_Task statement:_
Below are some records; copy them word for word and drop the pictures.

_Excerpted records:_
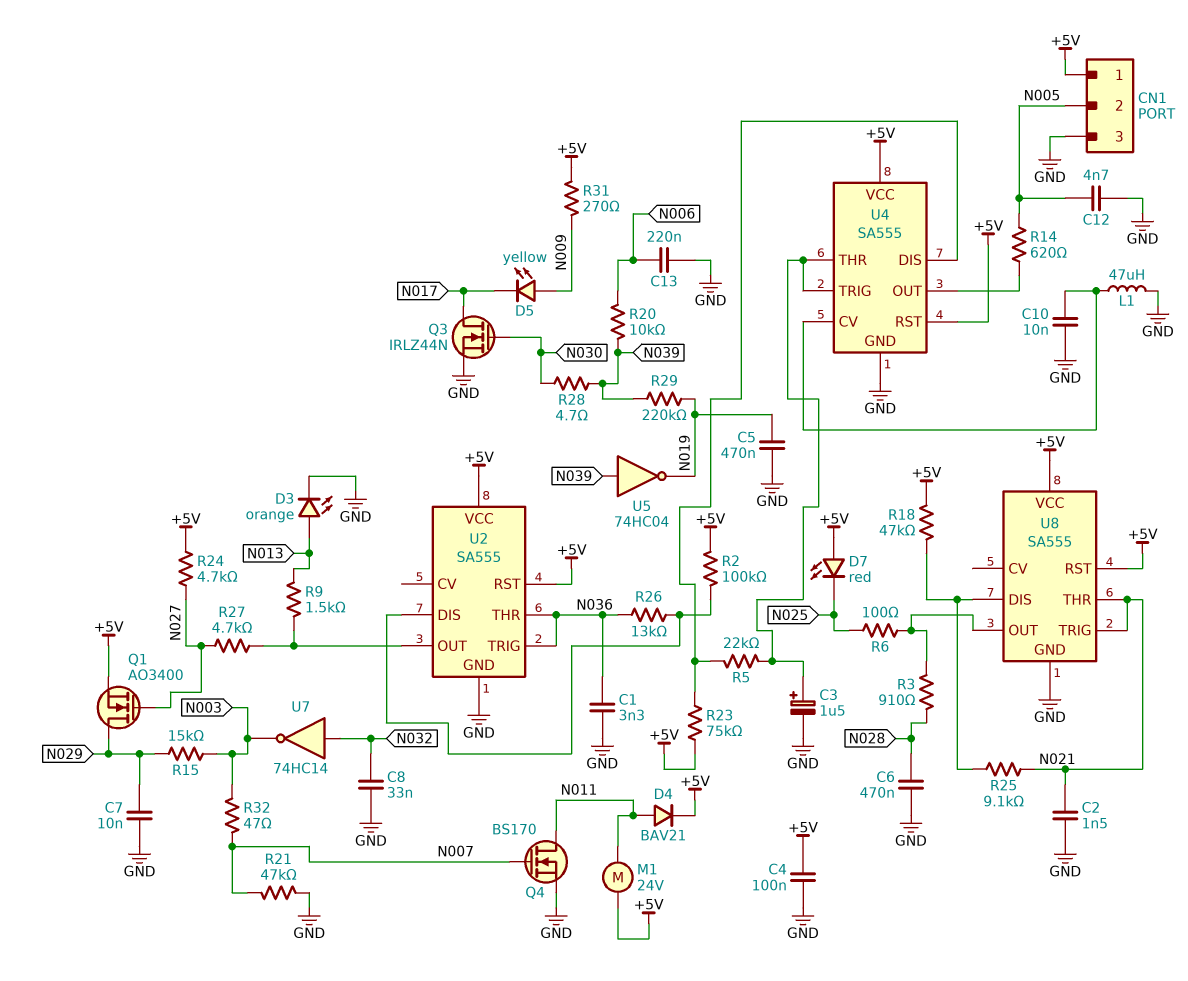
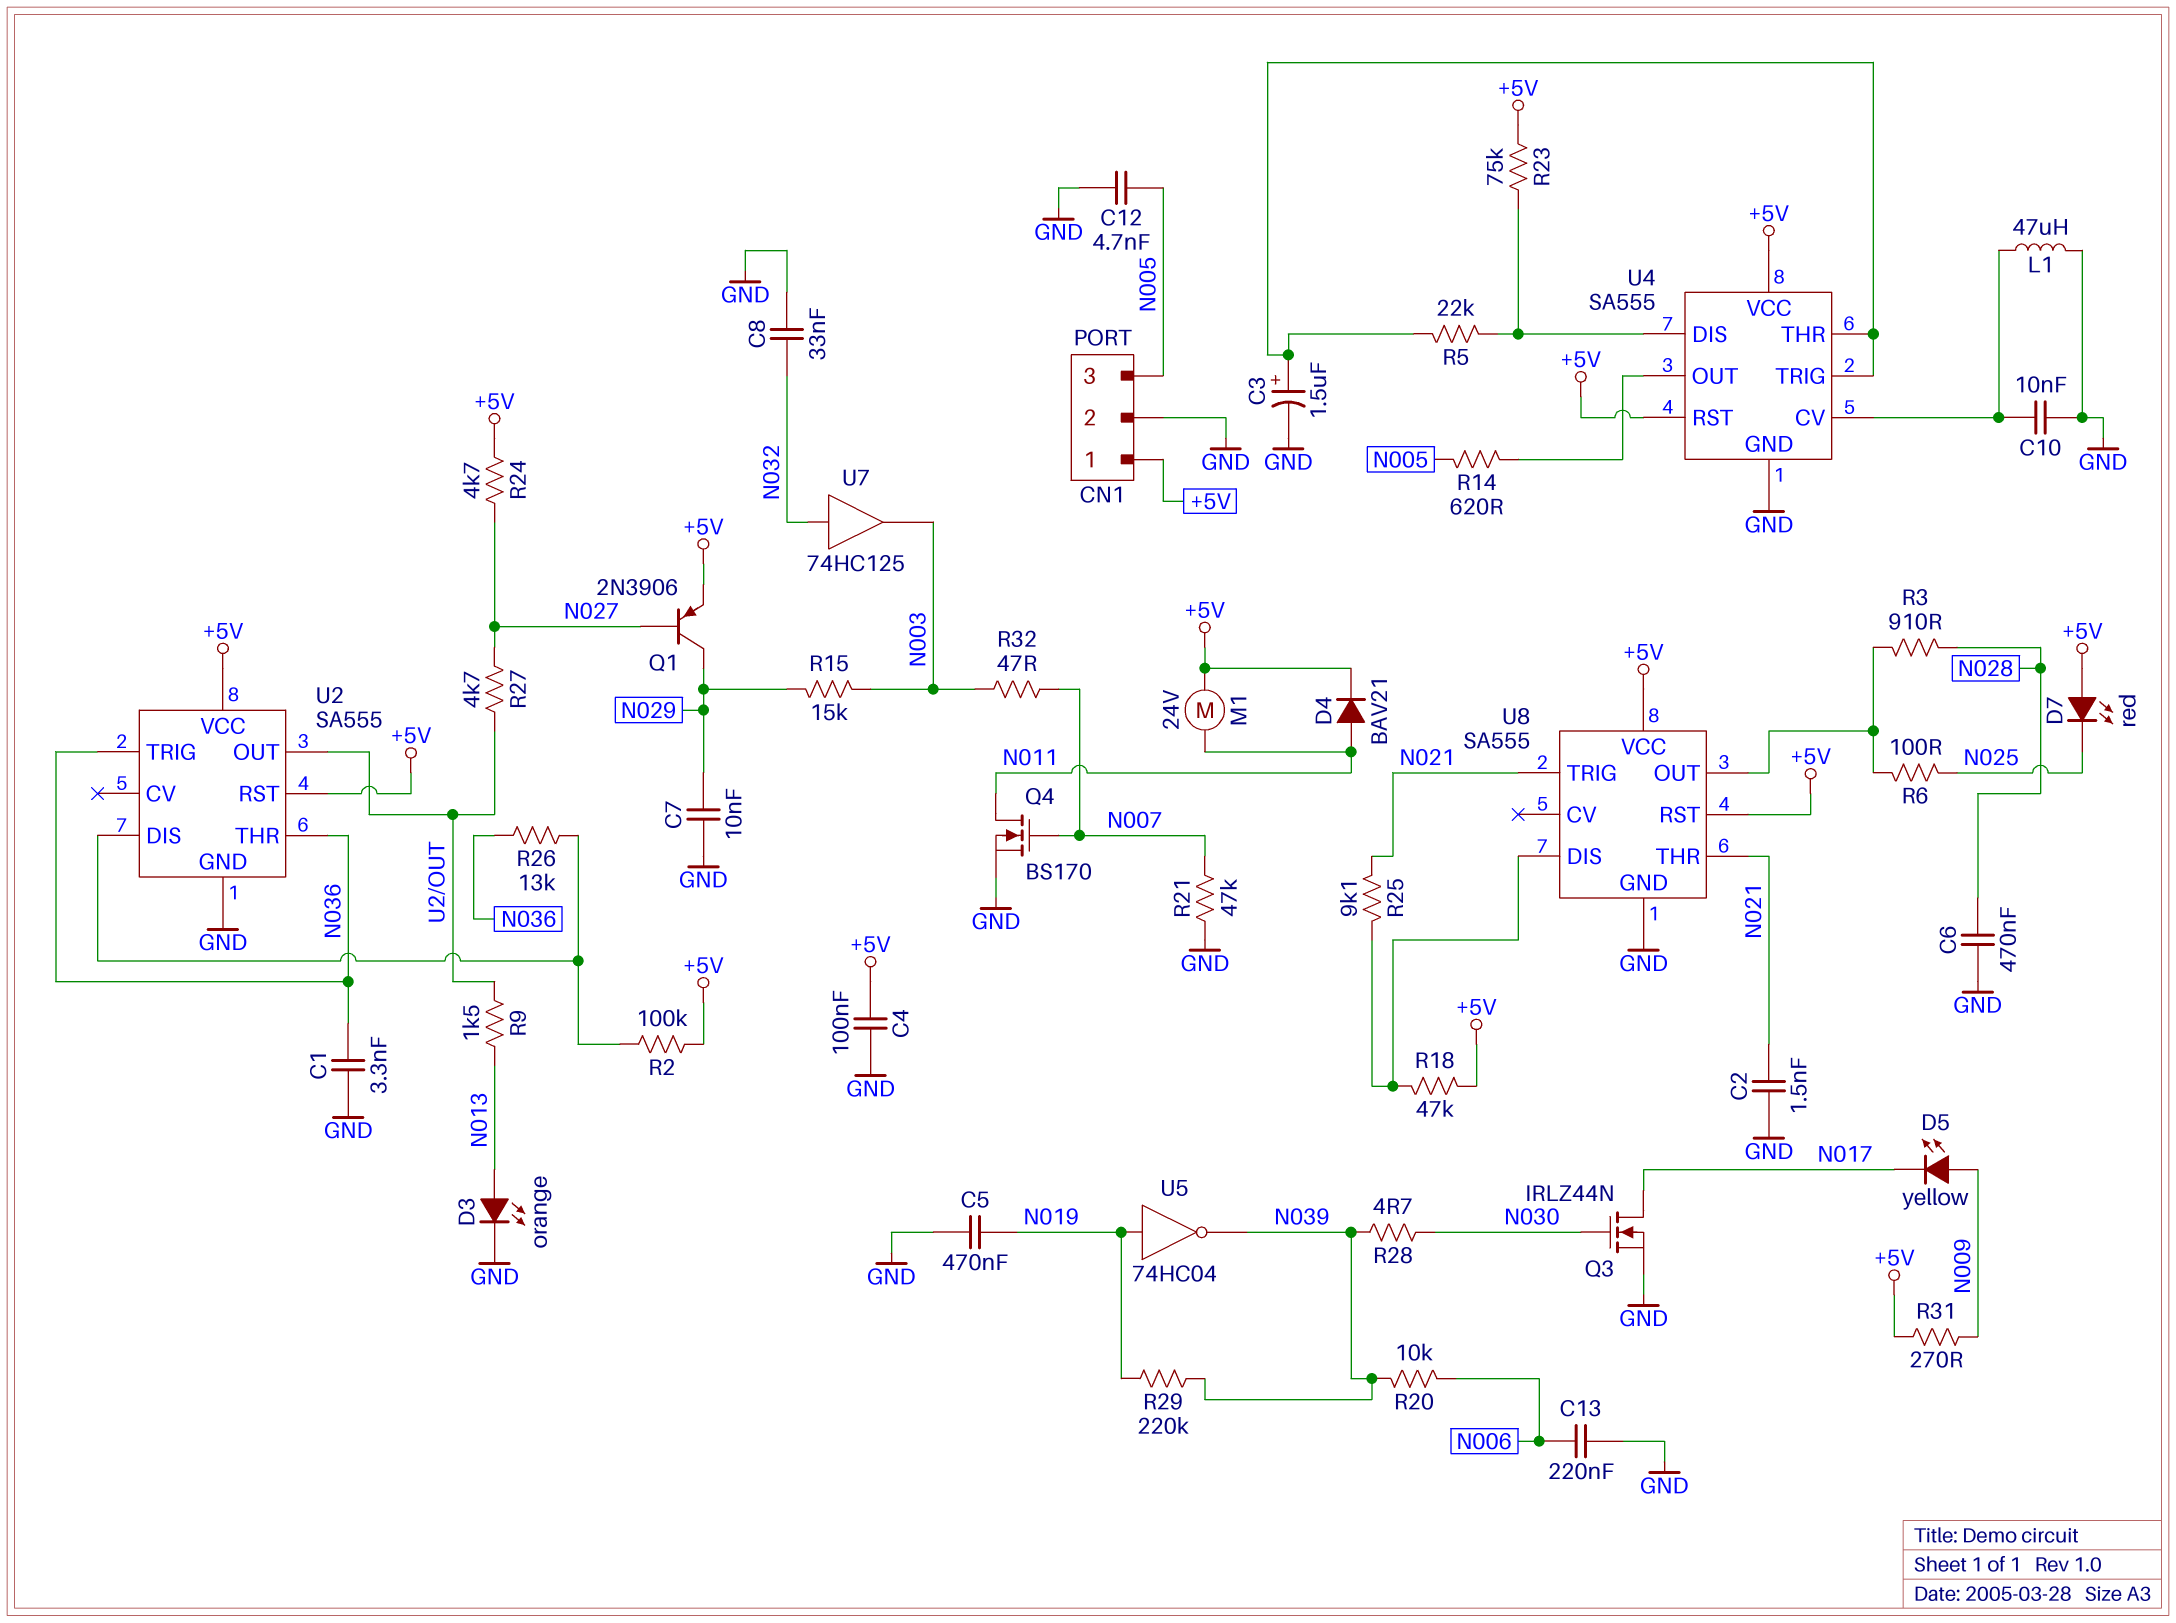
CN1 pin 2: N005 -> GND
CN1 pin 3: GND -> N005
Q1: NMOS AO3400 (G N027, D N029, S +5V) -> PNP 2N3906 (B N027, C N029, E +5V)
U5: NOT 74HC04 (in N039, out N019) -> NOT 74HC04 (in N019, out N039)
U7: NOT 74HC14 (in N032, out N003) -> buffer 74HC125 (in N032, out N003)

_Answer for the task:_
CN1 pin 2: N005 -> GND
CN1 pin 3: GND -> N005
Q1: NMOS AO3400 (G N027, D N029, S +5V) -> PNP 2N3906 (B N027, C N029, E +5V)
U5: NOT 74HC04 (in N039, out N019) -> NOT 74HC04 (in N019, out N039)
U7: NOT 74HC14 (in N032, out N003) -> buffer 74HC125 (in N032, out N003)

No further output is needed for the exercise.